_TO DO_
What lines in the records below mention "none"? List them all.

_DATA TO USE_
============

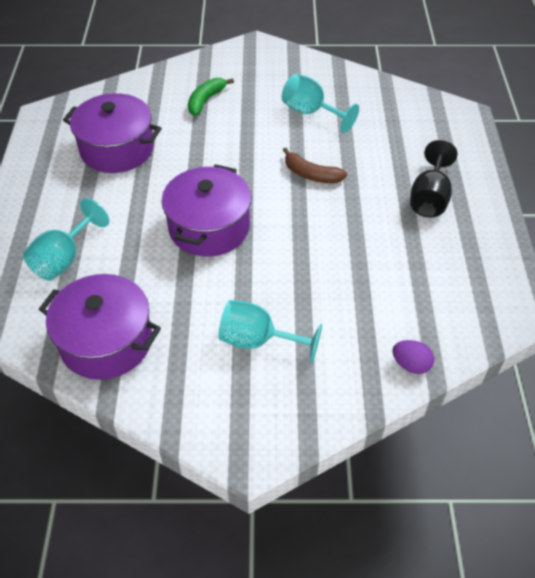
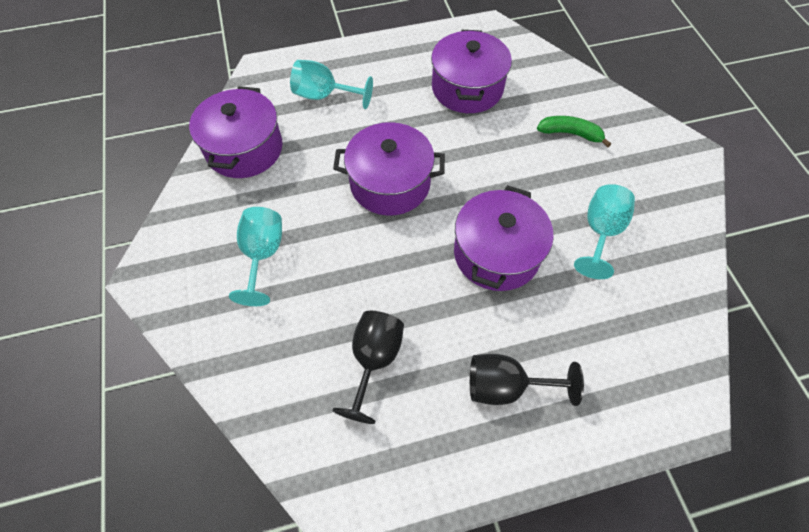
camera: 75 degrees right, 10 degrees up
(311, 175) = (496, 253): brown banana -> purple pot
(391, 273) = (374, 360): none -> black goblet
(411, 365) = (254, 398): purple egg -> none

============

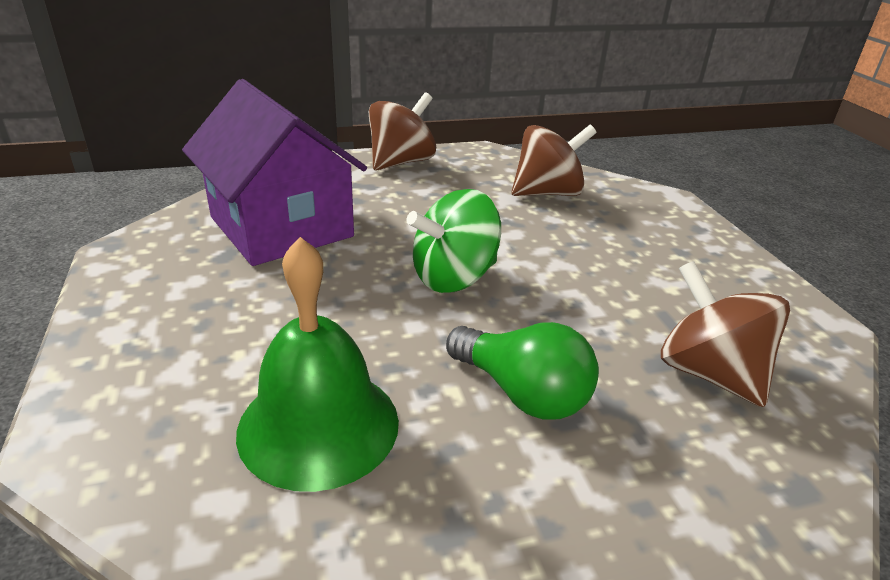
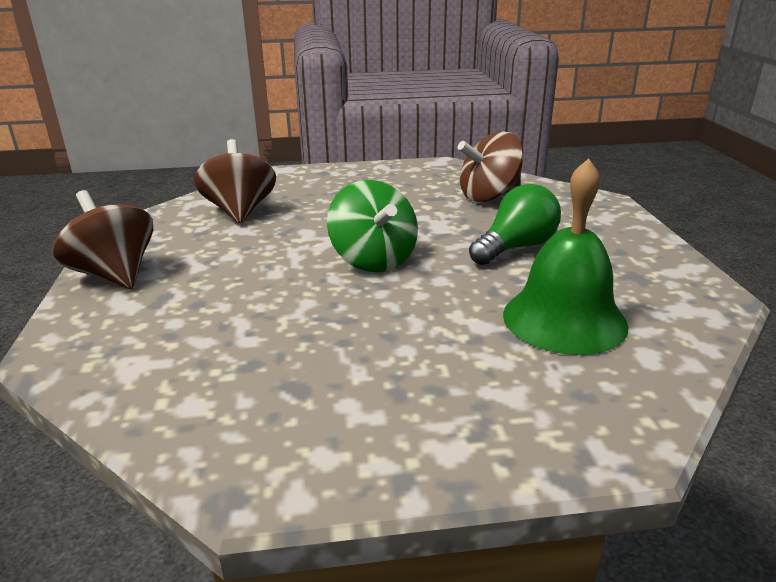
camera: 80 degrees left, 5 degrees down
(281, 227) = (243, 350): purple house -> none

============

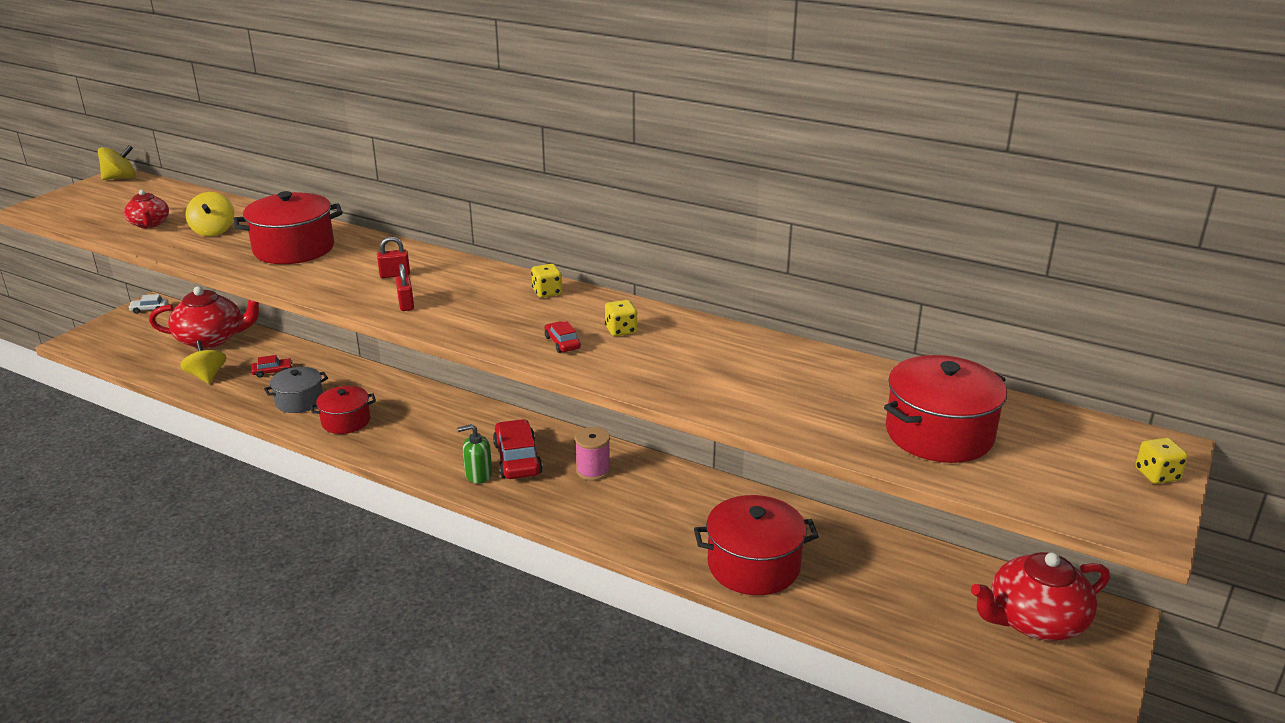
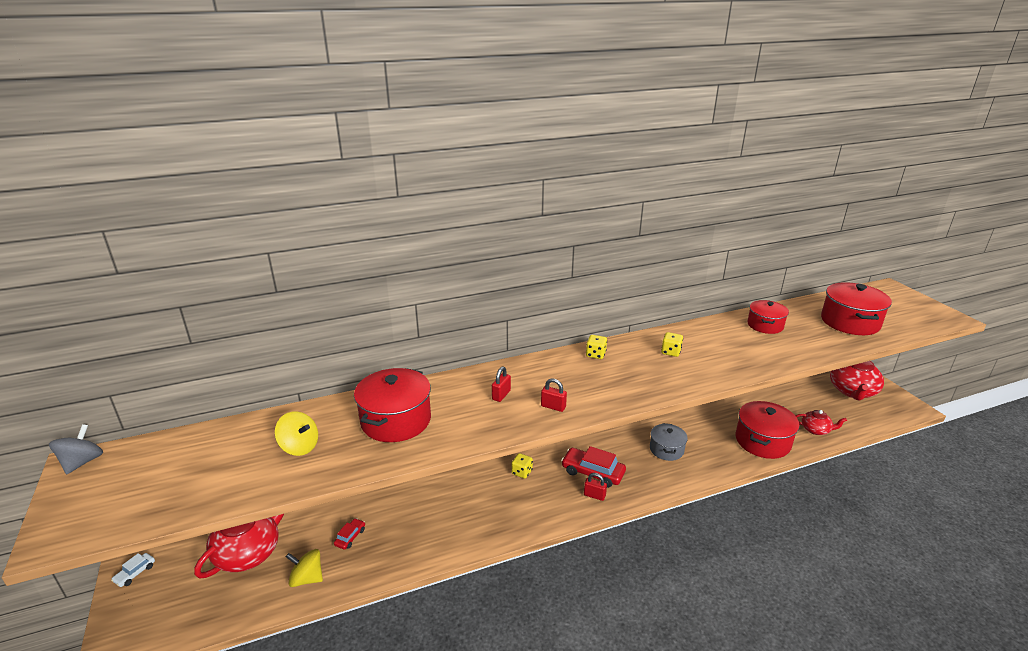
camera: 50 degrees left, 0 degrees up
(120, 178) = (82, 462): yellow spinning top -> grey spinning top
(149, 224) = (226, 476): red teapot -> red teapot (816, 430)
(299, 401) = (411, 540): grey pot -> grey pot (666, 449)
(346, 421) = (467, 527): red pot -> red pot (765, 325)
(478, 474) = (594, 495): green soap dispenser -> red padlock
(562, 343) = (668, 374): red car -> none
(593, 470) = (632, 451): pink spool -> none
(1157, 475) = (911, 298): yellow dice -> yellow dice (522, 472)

============

_WRITTEN SOLUTION_
(391, 273) = (374, 360): none -> black goblet
(411, 365) = (254, 398): purple egg -> none
(281, 227) = (243, 350): purple house -> none
(562, 343) = (668, 374): red car -> none
(593, 470) = (632, 451): pink spool -> none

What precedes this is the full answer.